▸ Assignment: Give a count of the lines below that have the string "star" in them, with no other words.

▸ Provided material:
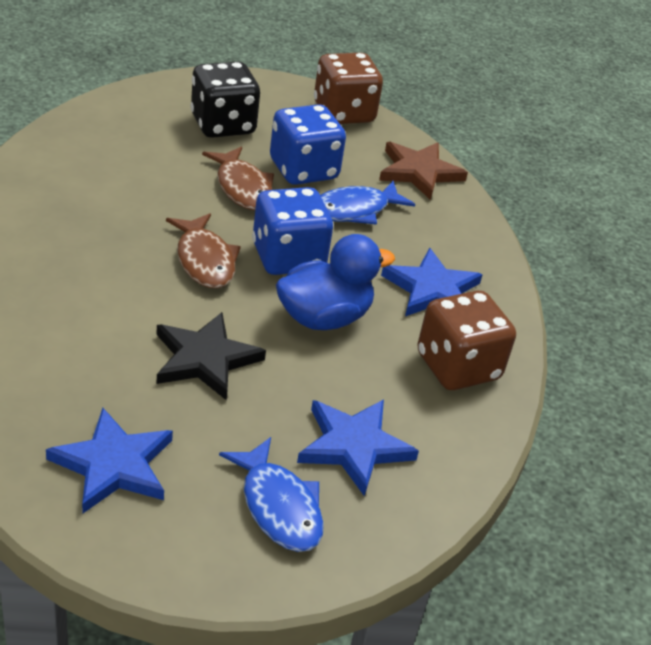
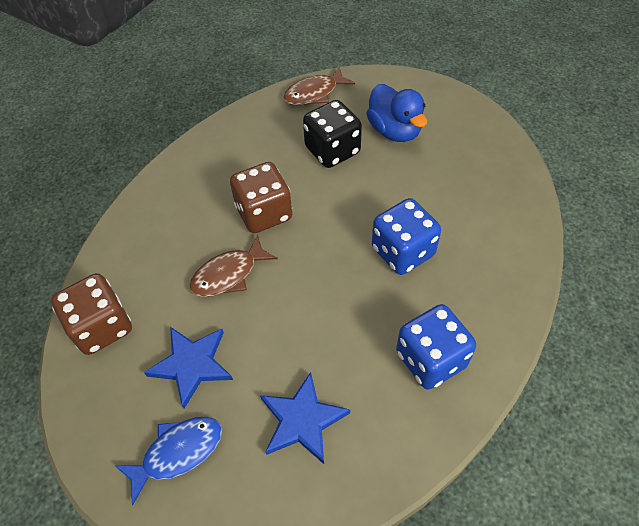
black star: 1 -> 0
blue fish: 2 -> 1
blue star: 3 -> 2
brown star: 1 -> 0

▸ Answer: 3